> [Aim of the exercise]: Keep the images out while you retype all of the data exactly.

> [Data below]:
· · ·
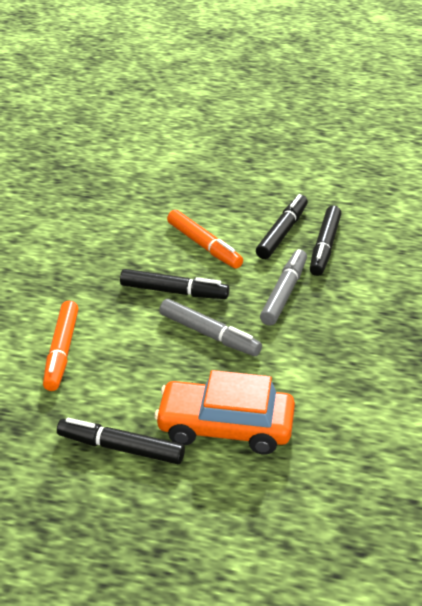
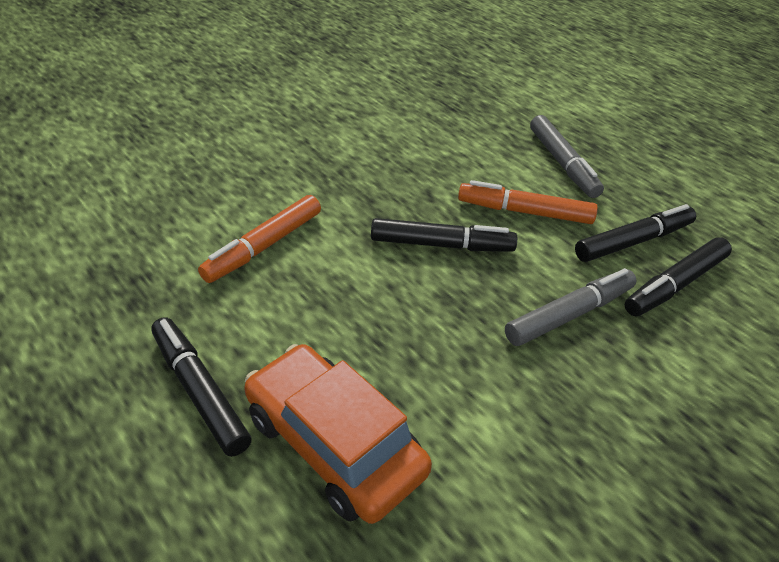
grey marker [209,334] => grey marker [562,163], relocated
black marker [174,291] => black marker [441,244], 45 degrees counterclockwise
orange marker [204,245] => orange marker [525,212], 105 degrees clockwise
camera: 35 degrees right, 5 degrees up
· · ·
> [Solved problem]:
grey marker [209,334] => grey marker [562,163], relocated
black marker [174,291] => black marker [441,244], 45 degrees counterclockwise
orange marker [204,245] => orange marker [525,212], 105 degrees clockwise
camera: 35 degrees right, 5 degrees up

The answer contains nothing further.